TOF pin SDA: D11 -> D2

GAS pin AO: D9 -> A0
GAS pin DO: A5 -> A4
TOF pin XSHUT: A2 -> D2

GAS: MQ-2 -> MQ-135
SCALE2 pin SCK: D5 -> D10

=-=-=-=-=

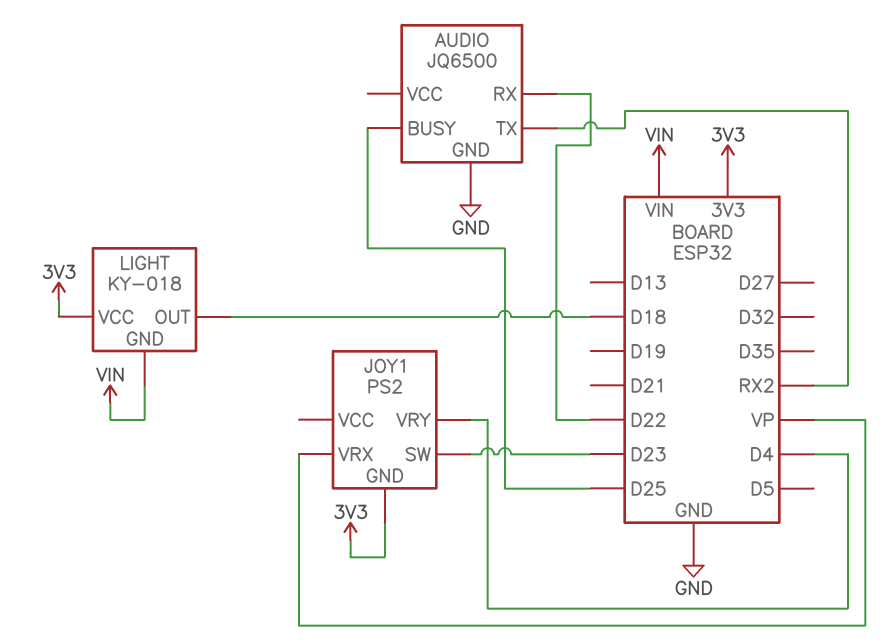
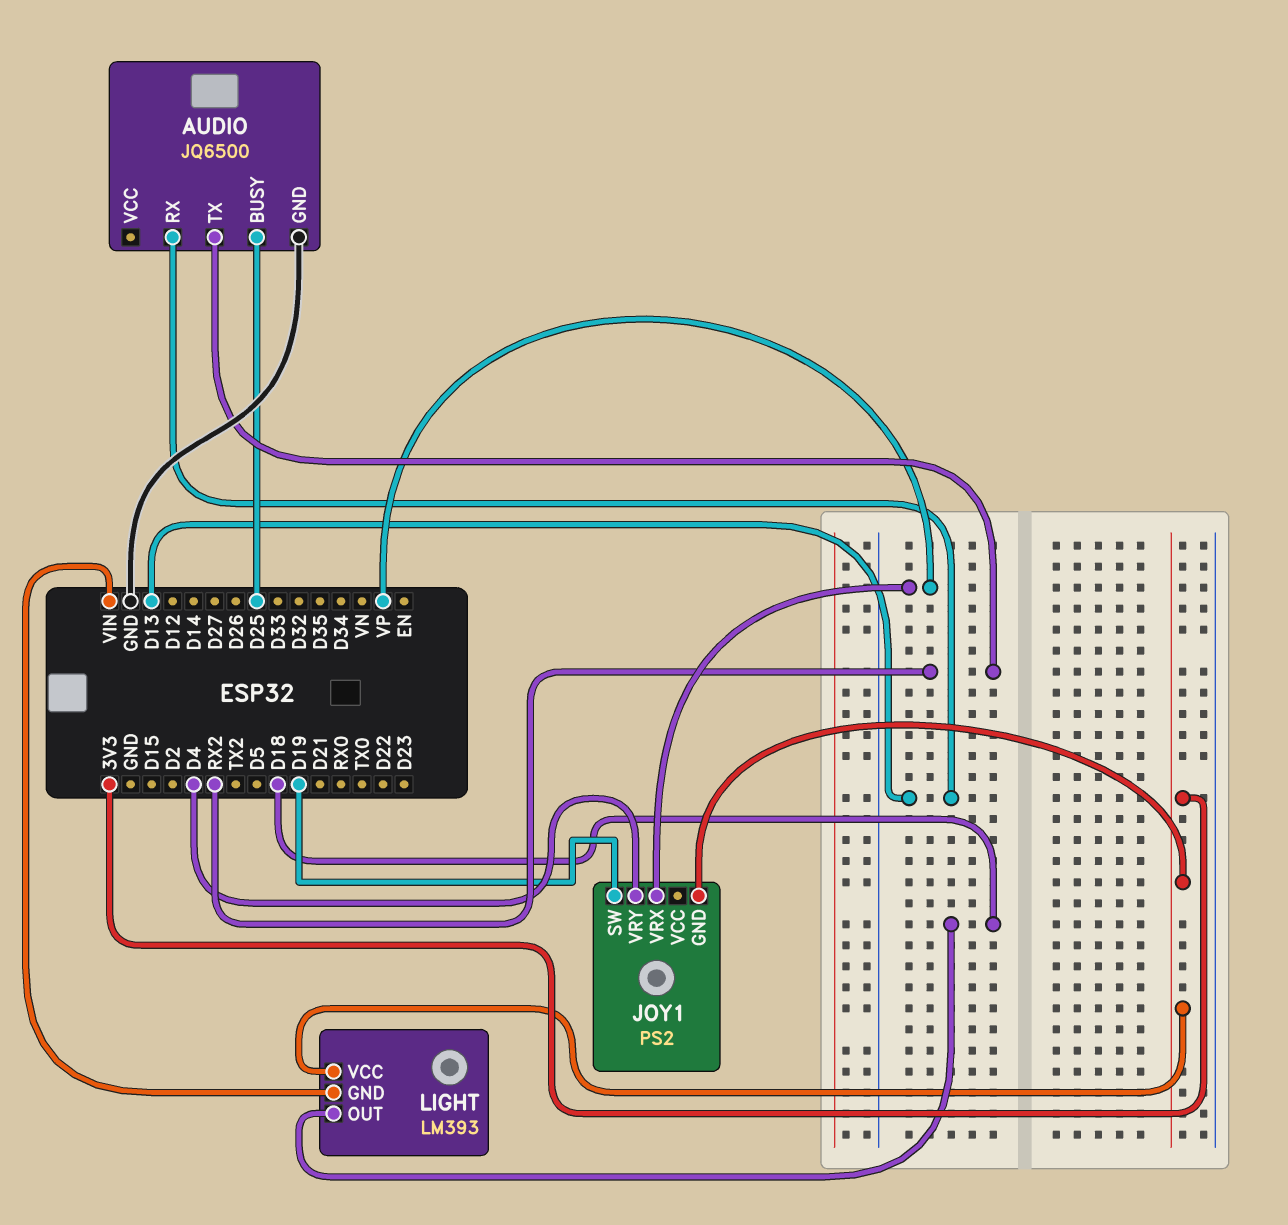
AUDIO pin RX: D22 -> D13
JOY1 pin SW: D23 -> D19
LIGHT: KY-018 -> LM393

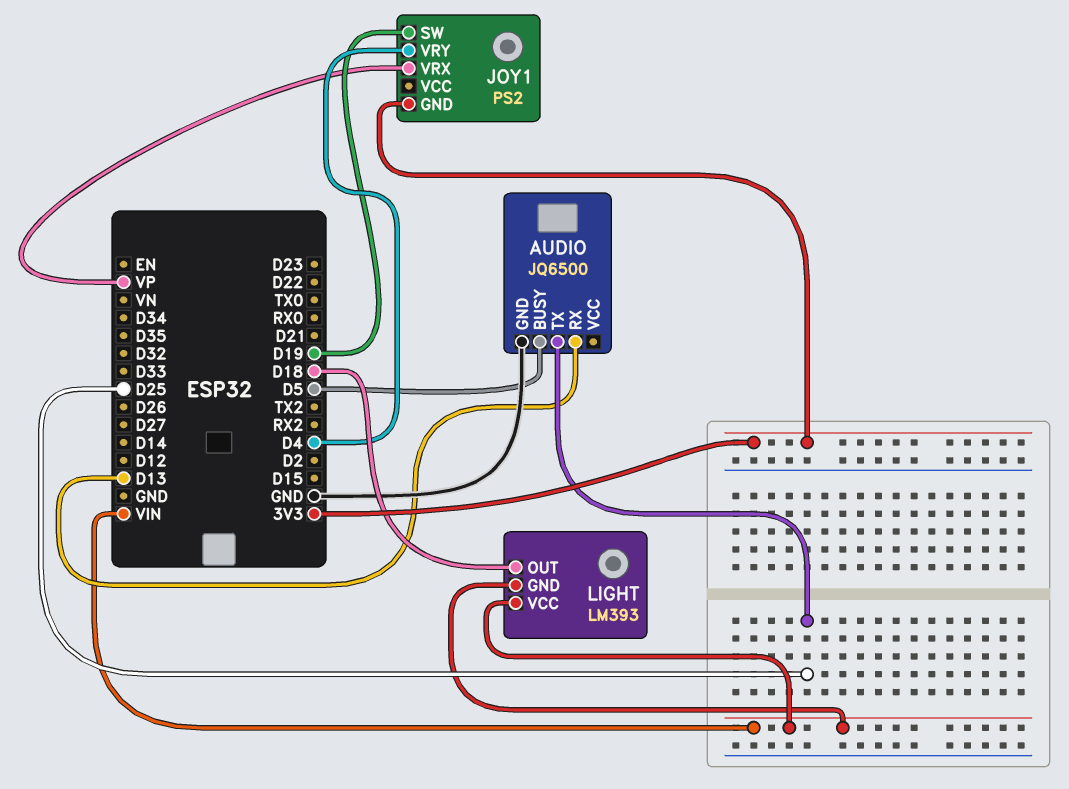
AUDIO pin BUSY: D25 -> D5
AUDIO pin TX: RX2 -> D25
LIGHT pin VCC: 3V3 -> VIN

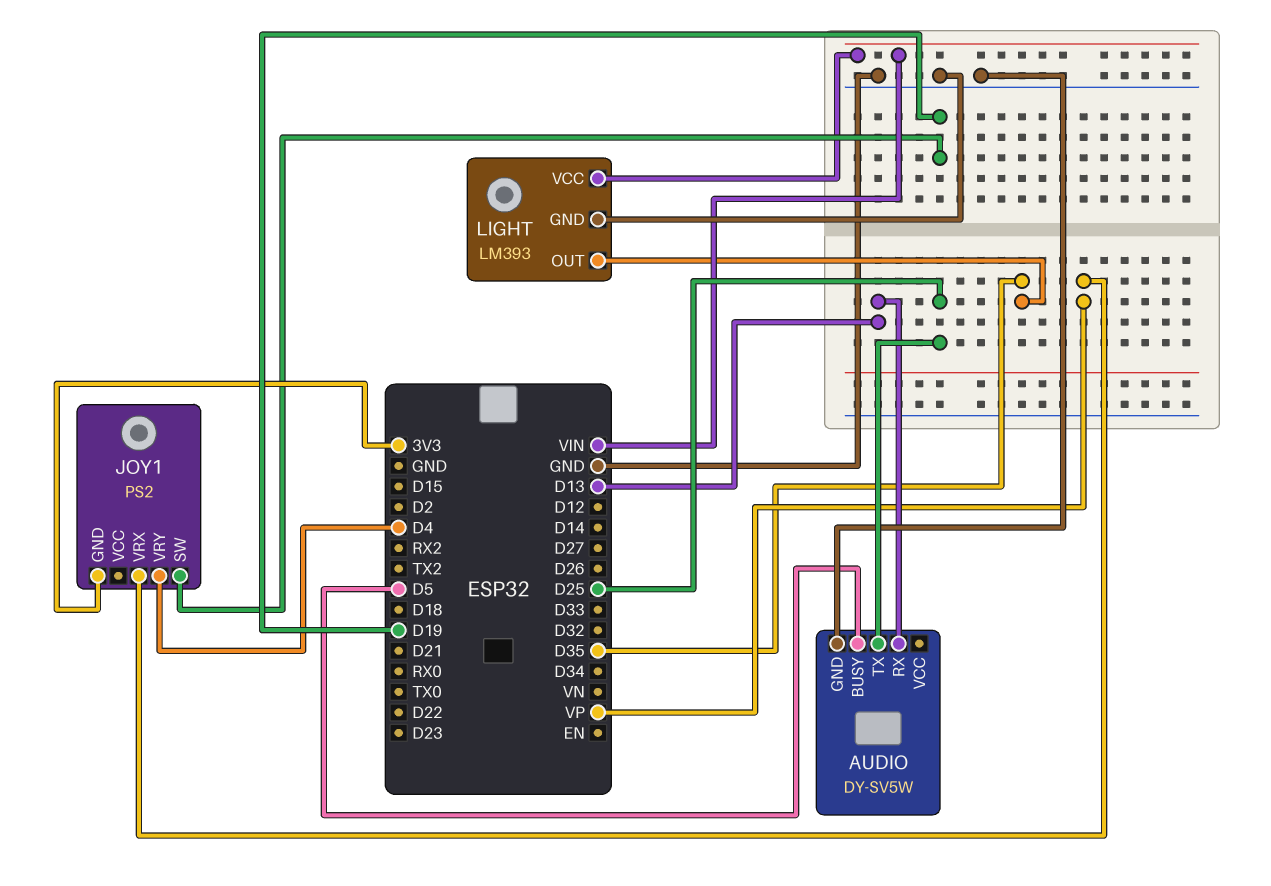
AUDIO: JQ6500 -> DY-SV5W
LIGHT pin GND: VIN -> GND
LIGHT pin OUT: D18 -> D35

=-=-=-=-=

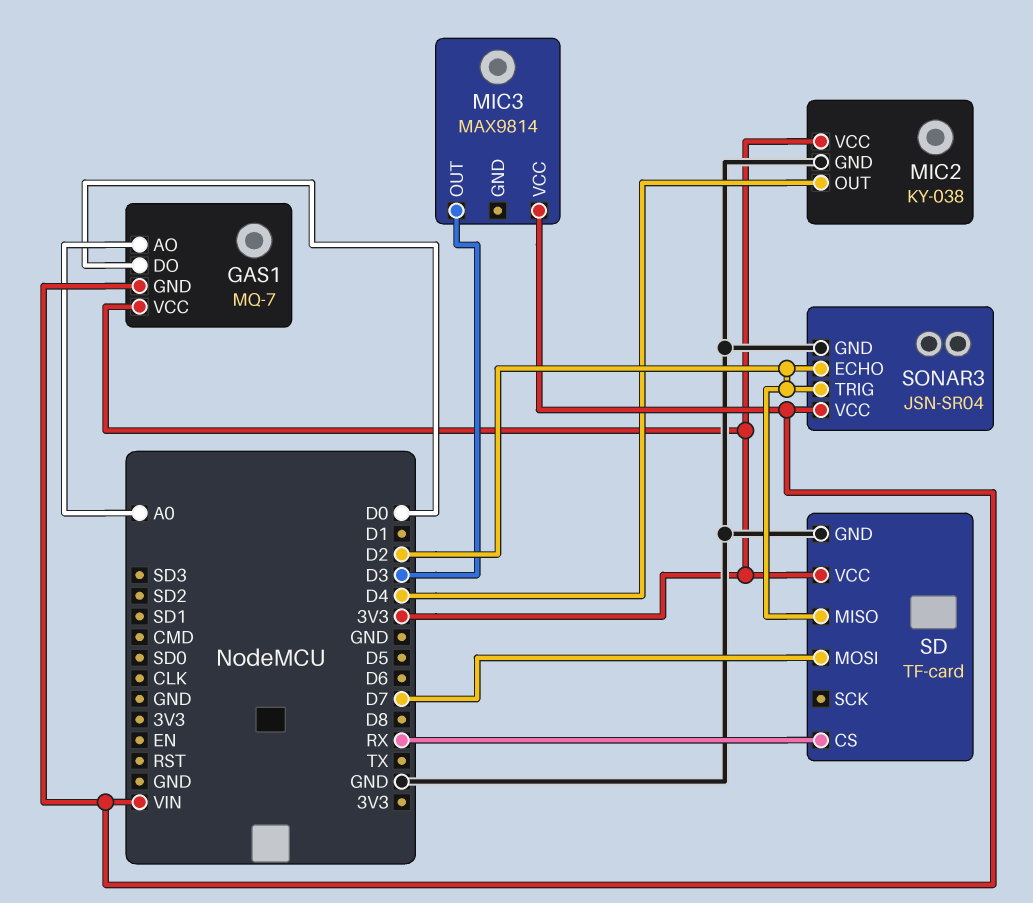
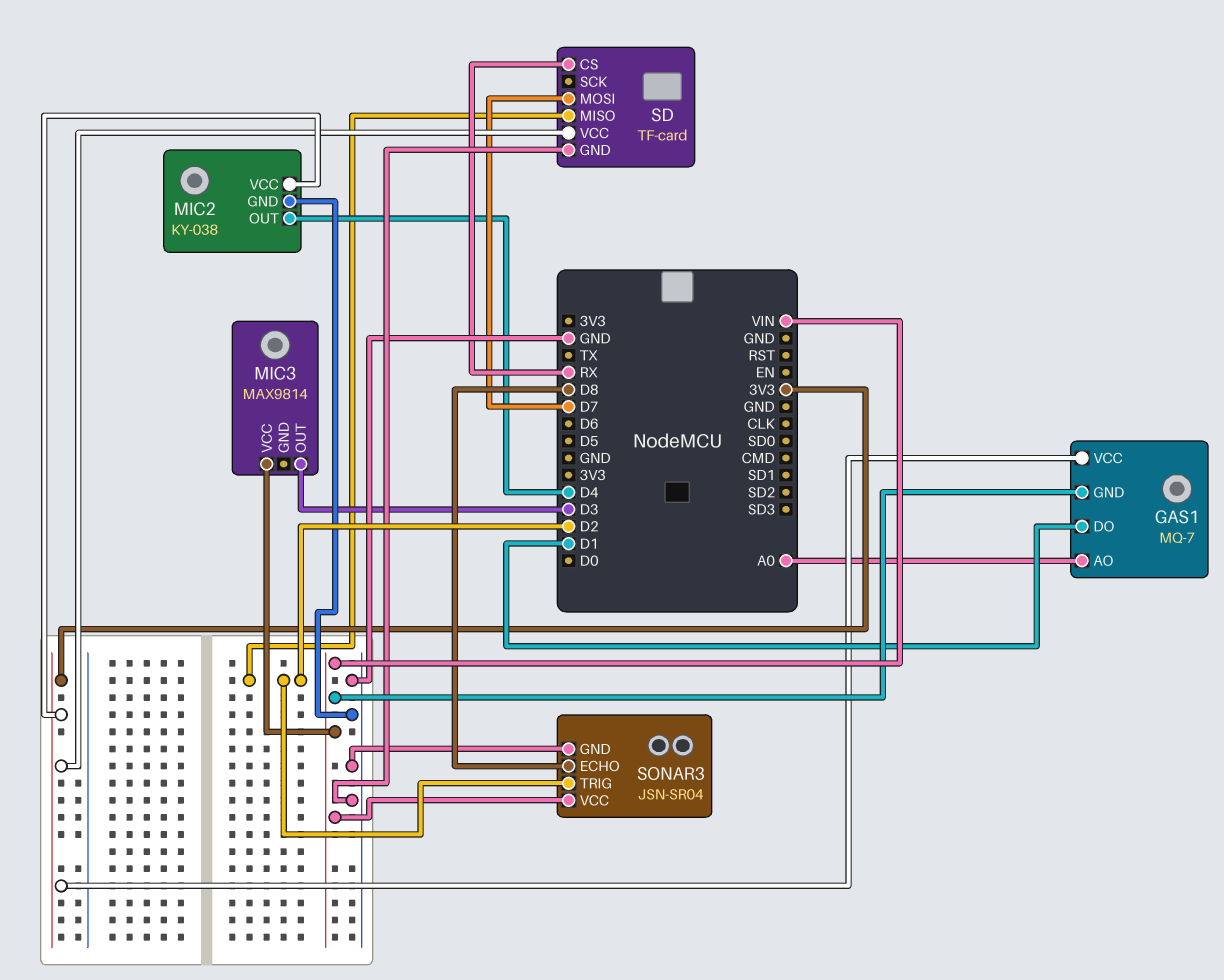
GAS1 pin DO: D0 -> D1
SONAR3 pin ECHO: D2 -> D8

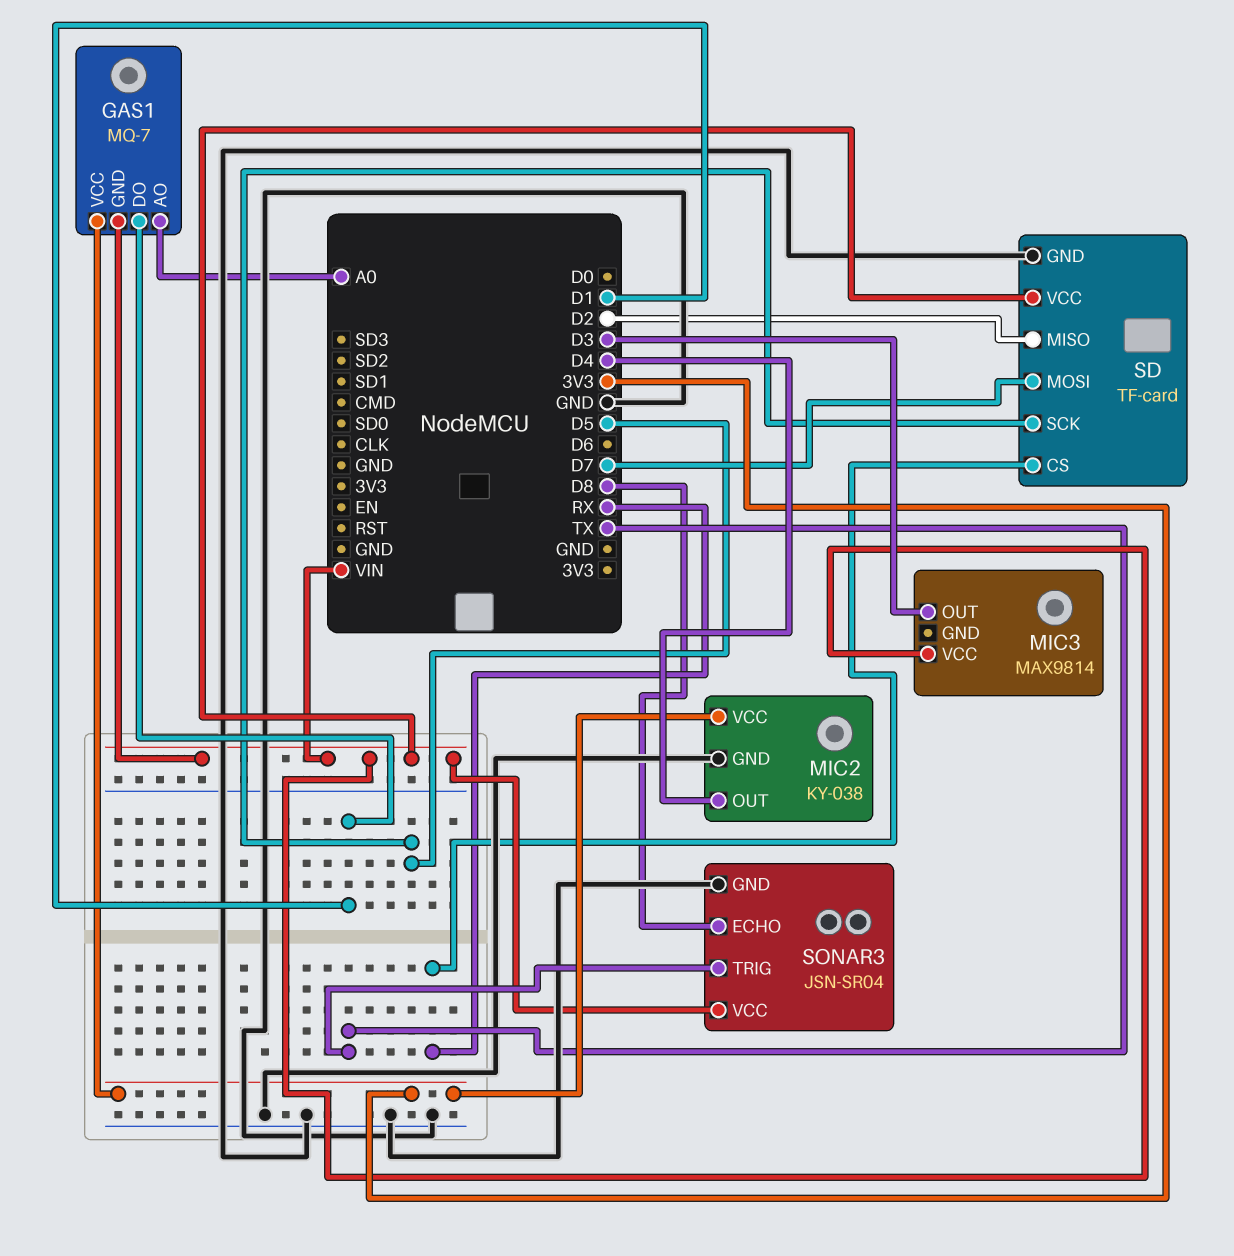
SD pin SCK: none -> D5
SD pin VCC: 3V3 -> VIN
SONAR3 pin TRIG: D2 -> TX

=-=-=-=-=

▶ _Instructions for the task_: Print exactly, with no pictures, the lines above from the one that holds "AUDIO pin BUSY: D25 -> D5" through the one that holds "LIGHT pin OUT: D18 -> D35", both of them included.

▶ _Solution_:
AUDIO pin BUSY: D25 -> D5
AUDIO pin TX: RX2 -> D25
LIGHT pin VCC: 3V3 -> VIN

AUDIO: JQ6500 -> DY-SV5W
LIGHT pin GND: VIN -> GND
LIGHT pin OUT: D18 -> D35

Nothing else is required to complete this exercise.